##### MATERIAL PROVIDED

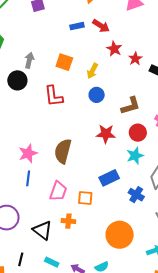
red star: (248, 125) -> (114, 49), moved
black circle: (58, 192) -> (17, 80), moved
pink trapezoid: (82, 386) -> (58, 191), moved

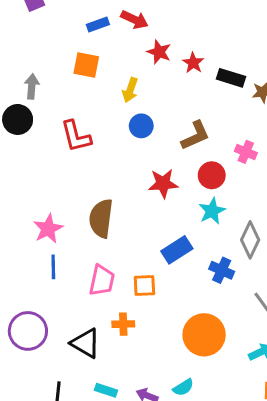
orange square: (64, 62) -> (86, 65), moved

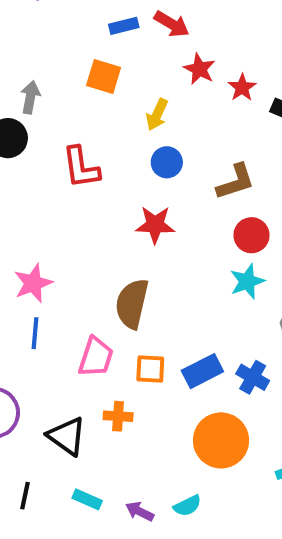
red star: (163, 183) -> (155, 225), moved
brown semicircle: (101, 218) -> (132, 304), moved
blue rectangle: (177, 250) -> (202, 371), moved
blue cross: (222, 270) -> (253, 377), moved

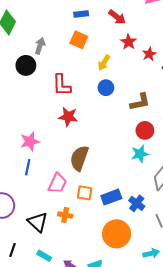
blue rectangle: (124, 26) -> (81, 14), moved
red star: (155, 225) -> (68, 117), moved

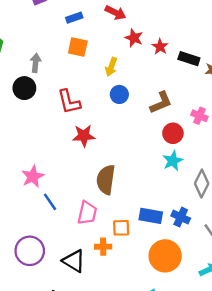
pink star: (30, 141) -> (33, 177), moved
blue line: (28, 167) -> (50, 202), turned -35
orange square: (85, 193) -> (121, 228), moved
blue rectangle: (111, 197) -> (151, 216), turned 42

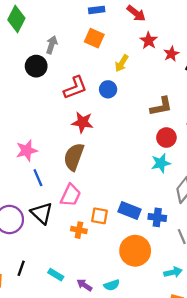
blue circle: (119, 94) -> (108, 89), moved
red L-shape: (69, 102) -> (75, 88), turned -110
brown semicircle: (106, 180) -> (74, 157), moved
blue cross: (181, 217) -> (157, 217), turned -30
black triangle: (74, 261) -> (42, 213), moved

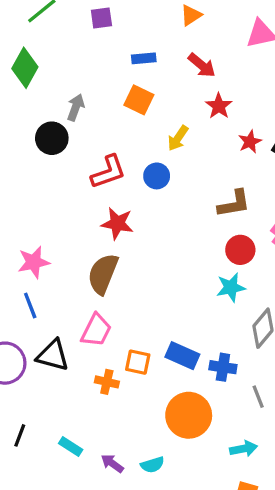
red star: (171, 54) -> (250, 142), moved
blue line: (38, 178) -> (30, 306), moved
black triangle: (42, 213) -> (53, 355), turned -30

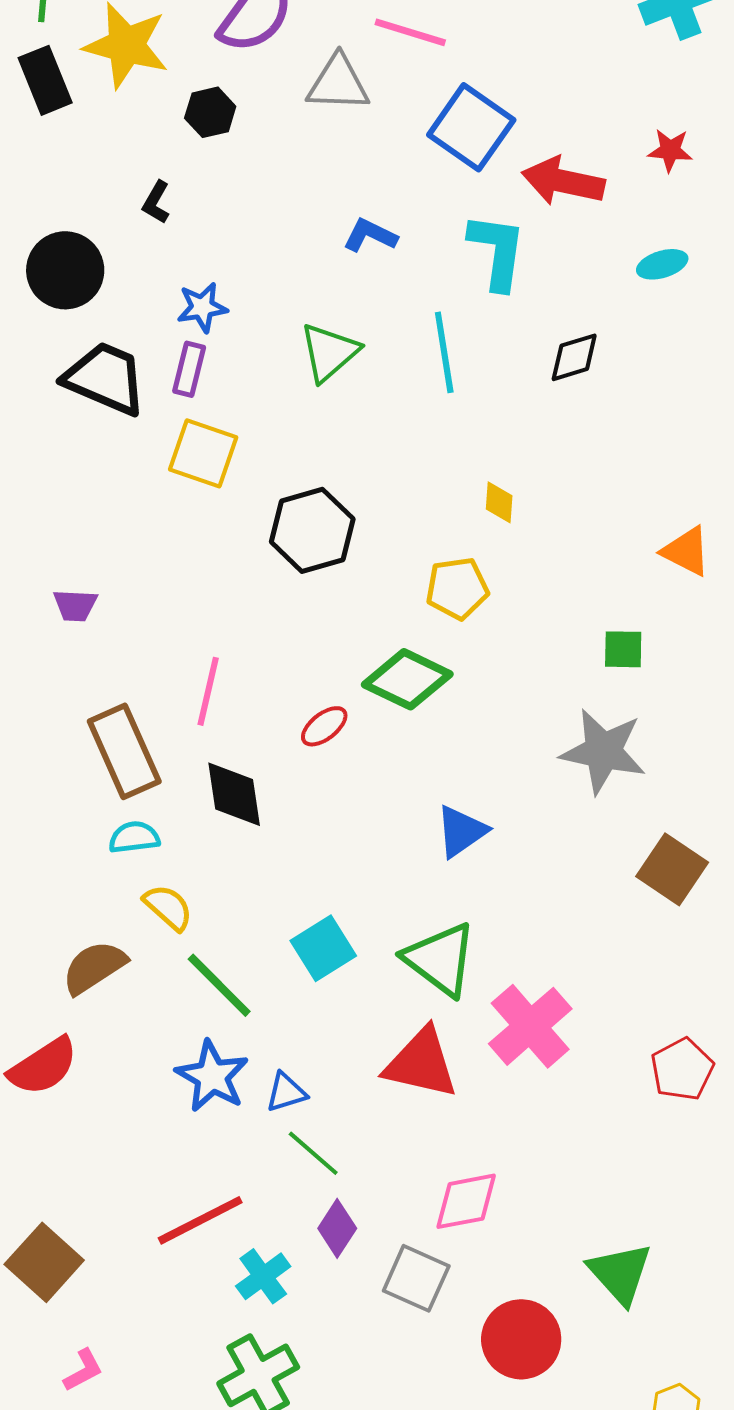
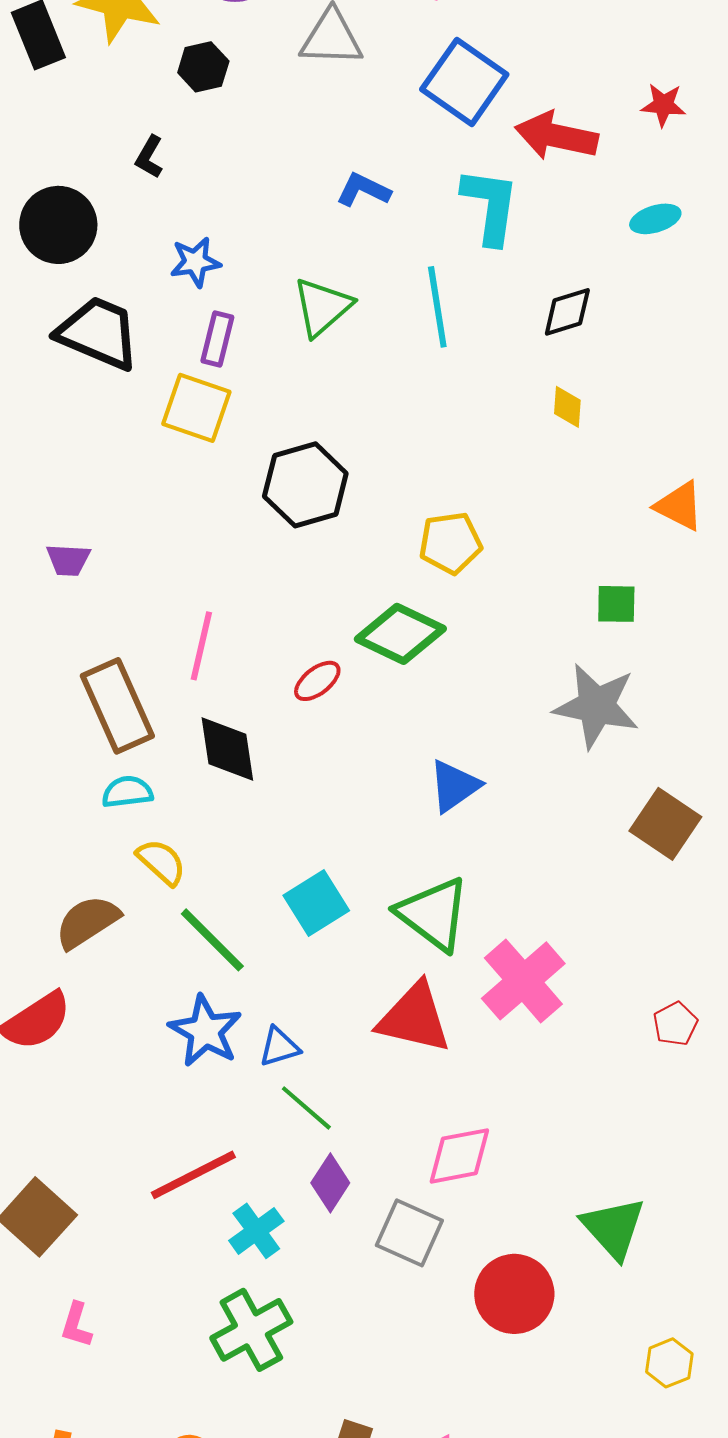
purple rectangle: (189, 369) -> (217, 339), moved
yellow diamond: (499, 502) -> (567, 407), moved
red pentagon: (682, 1069) -> (675, 1024), size x0.7
pink L-shape: (83, 1370) -> (76, 1325), turned 135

##########

» **TASK PROMPT**: Would you return the records exactly as written, minus any image?

» **OUTPUT BELOW**:
red star: (248, 125) -> (114, 49), moved
black circle: (58, 192) -> (17, 80), moved
pink trapezoid: (82, 386) -> (58, 191), moved

orange square: (64, 62) -> (86, 65), moved

red star: (163, 183) -> (155, 225), moved
brown semicircle: (101, 218) -> (132, 304), moved
blue rectangle: (177, 250) -> (202, 371), moved
blue cross: (222, 270) -> (253, 377), moved

blue rectangle: (124, 26) -> (81, 14), moved
red star: (155, 225) -> (68, 117), moved

pink star: (30, 141) -> (33, 177), moved
blue line: (28, 167) -> (50, 202), turned -35
orange square: (85, 193) -> (121, 228), moved
blue rectangle: (111, 197) -> (151, 216), turned 42

blue circle: (119, 94) -> (108, 89), moved
red L-shape: (69, 102) -> (75, 88), turned -110
brown semicircle: (106, 180) -> (74, 157), moved
blue cross: (181, 217) -> (157, 217), turned -30
black triangle: (74, 261) -> (42, 213), moved

red star: (171, 54) -> (250, 142), moved
blue line: (38, 178) -> (30, 306), moved
black triangle: (42, 213) -> (53, 355), turned -30

purple rectangle: (189, 369) -> (217, 339), moved
yellow diamond: (499, 502) -> (567, 407), moved
red pentagon: (682, 1069) -> (675, 1024), size x0.7
pink L-shape: (83, 1370) -> (76, 1325), turned 135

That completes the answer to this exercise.